What you should do: Could you retype the lines below, starting at the line holding "green apple [626,193,661,228] -> none" and stopping at the line holding "white strawberry [386,207,428,242]", inclusive? Copy them exactly and drop the images.
==============================
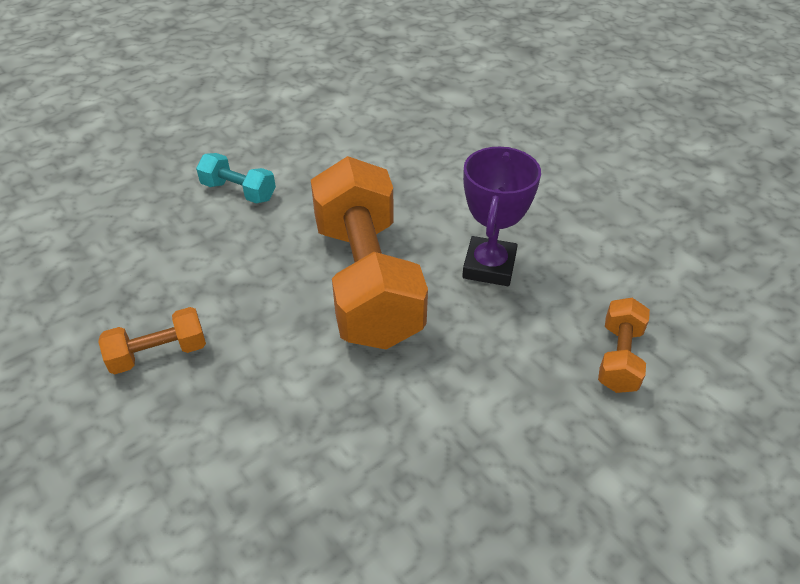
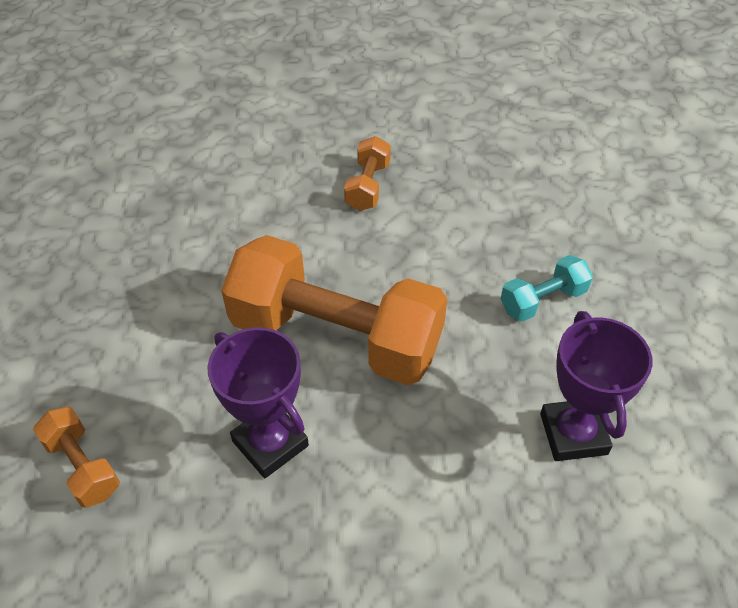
camera: 125 degrees right, 5 degrees up
none -> purple trophy [540,311,652,461]

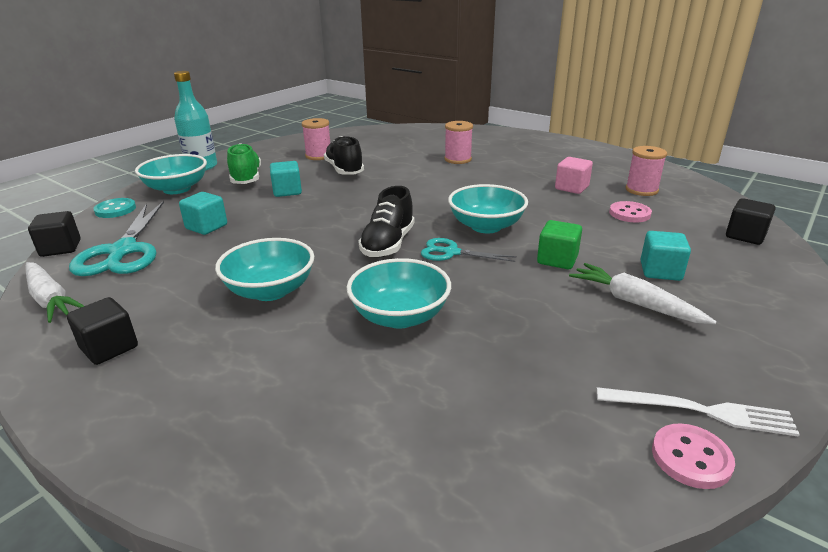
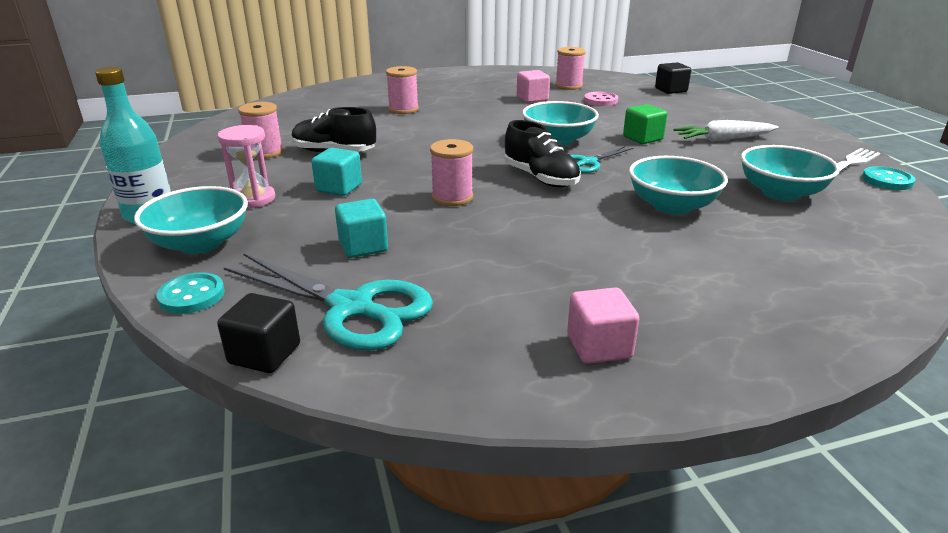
camera: 55 degrees left, 0 degrees up
white carrot [26,262,84,323] -> none
black cube [67,297,138,365] -> pink cube [567,287,639,364]
turquoise bowl [215,238,314,301] -> turquoise bowl moved to [741,145,840,201]
green shoe [227,143,261,184] -> pink hourglass [217,125,275,208]
turquoise cube [641,231,691,281] -> none
pink button [652,423,735,489] -> turquoise button [862,166,915,190]
none -> pink spool [430,139,473,206]

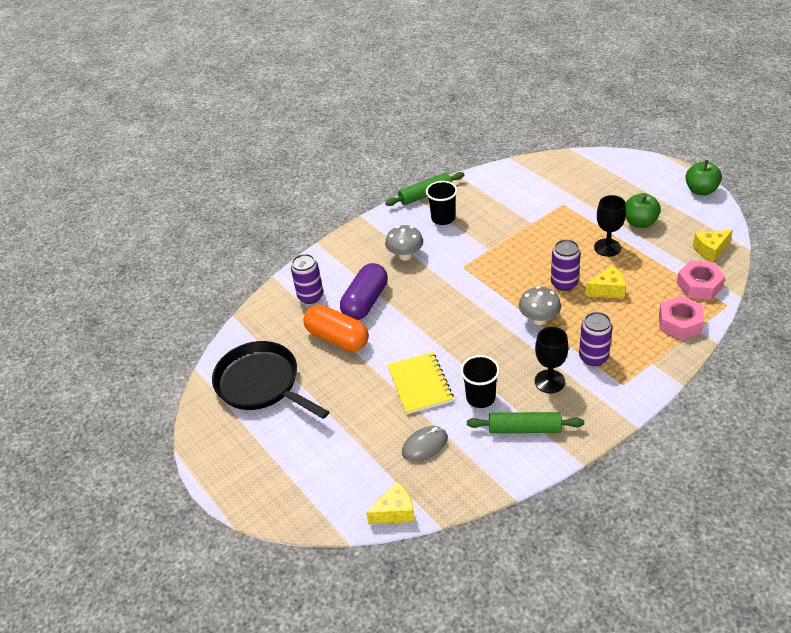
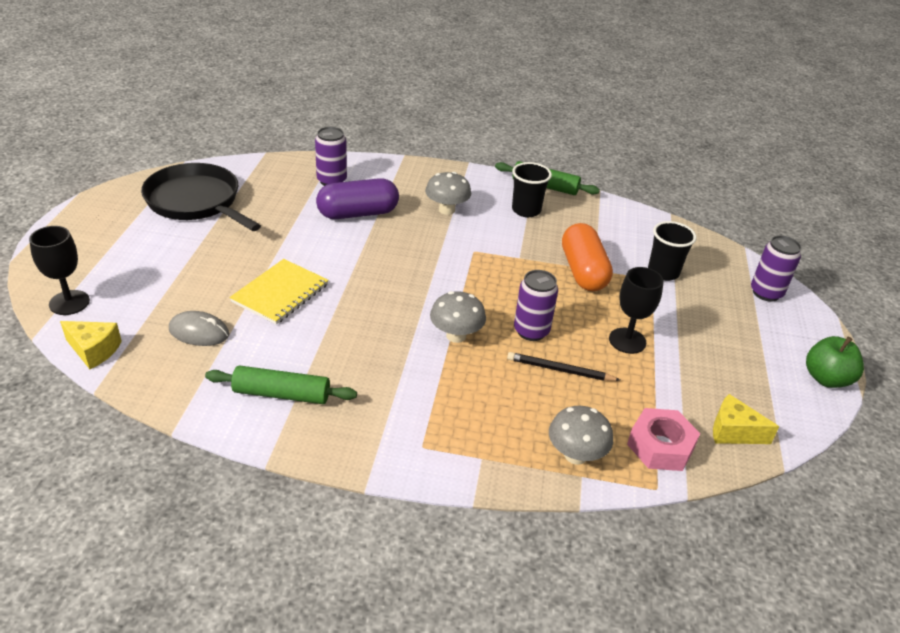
camera: 40 degrees right, 5 degrees down
black pan [212,341,329,419] -> black pan turned 45 degrees counterclockwise [141,163,261,231]
orange capsule [304,305,369,351] -> orange capsule moved to [562,223,613,291]
black cup [460,355,500,408] -> black cup moved to [648,221,697,281]
green rolling pin [467,412,584,433] -> green rolling pin turned 45 degrees counterclockwise [205,365,357,404]
black goblet [535,327,568,393] -> black goblet moved to [29,226,90,315]
purple can [579,312,613,366] -> purple can moved to [751,235,802,302]
yellow cheese [585,265,626,299] -> black pencil [507,352,620,381]
green apple [626,193,661,228] -> none
pink nut [659,296,704,340] -> grey mushroom [549,406,613,465]

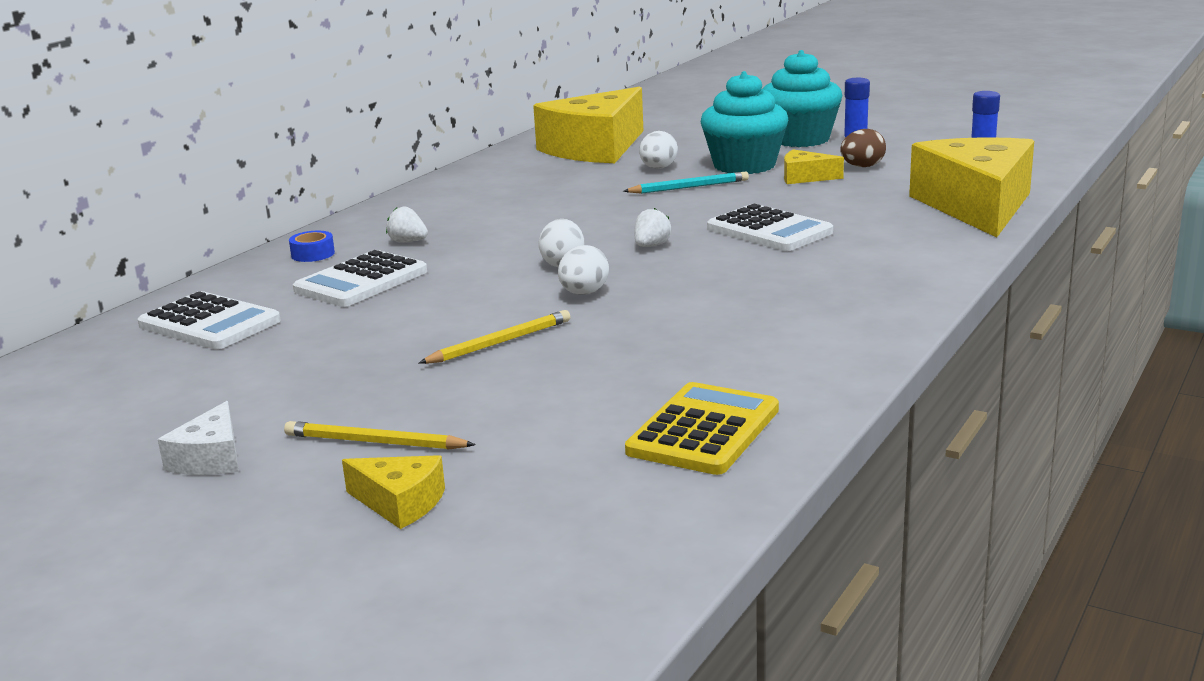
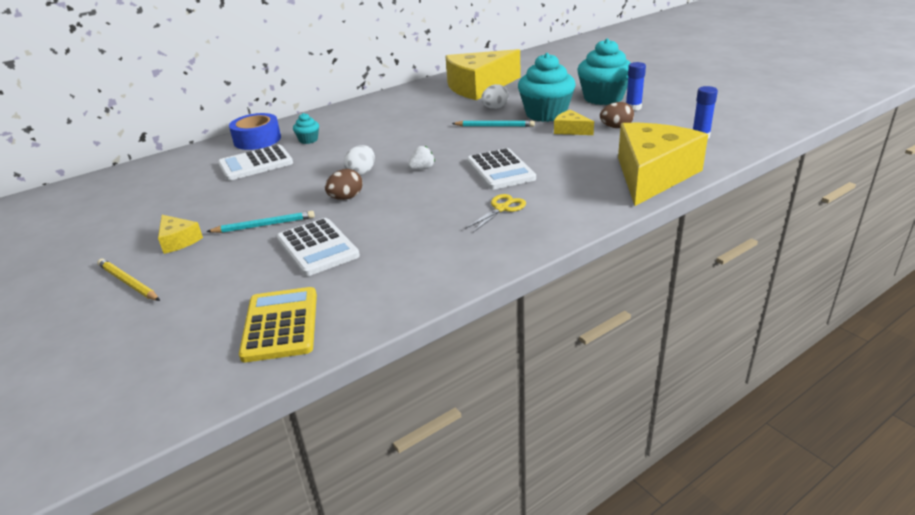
camera: 25 degrees right, 10 degrees up
white calculator [138,291,281,349] -> white calculator moved to [277,218,360,276]
white cheese [158,401,239,475] -> none
blue tape [289,231,335,262] -> blue tape [229,113,281,150], size x1.92
yellow cheese [342,455,445,529] -> yellow cheese moved to [158,215,203,254]
white strawberry [386,207,428,242] -> turquoise cupcake [293,113,319,144]
yellow pencil [419,310,570,364] -> turquoise pencil [206,211,315,233]
white egg [558,245,609,295] -> brown egg [325,169,363,200]
yellow calculator [625,382,779,475] -> yellow calculator turned 60 degrees counterclockwise [239,287,317,362]
none -> yellow scissors [465,194,526,232]

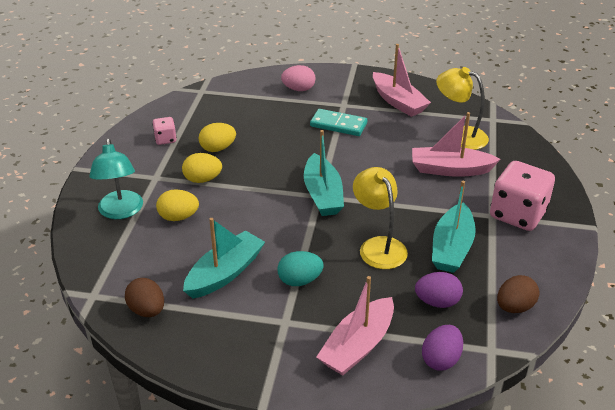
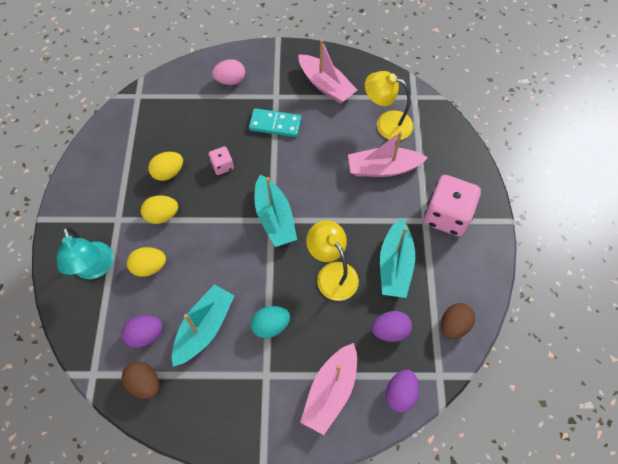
camera: 10 degrees left, 25 degrees up
pink dice [152,117,177,145] -> pink dice moved to [209,146,234,175]
none -> purple egg [121,315,163,348]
==============================
Exercise response:
green apple [626,193,661,228] -> none
pink nut [659,296,704,340] -> grey mushroom [549,406,613,465]

camera: 25 degrees right, 10 degrees up
white calculator [138,291,281,349] -> white calculator moved to [277,218,360,276]
white cheese [158,401,239,475] -> none
blue tape [289,231,335,262] -> blue tape [229,113,281,150], size x1.92
yellow cheese [342,455,445,529] -> yellow cheese moved to [158,215,203,254]
white strawberry [386,207,428,242] -> turquoise cupcake [293,113,319,144]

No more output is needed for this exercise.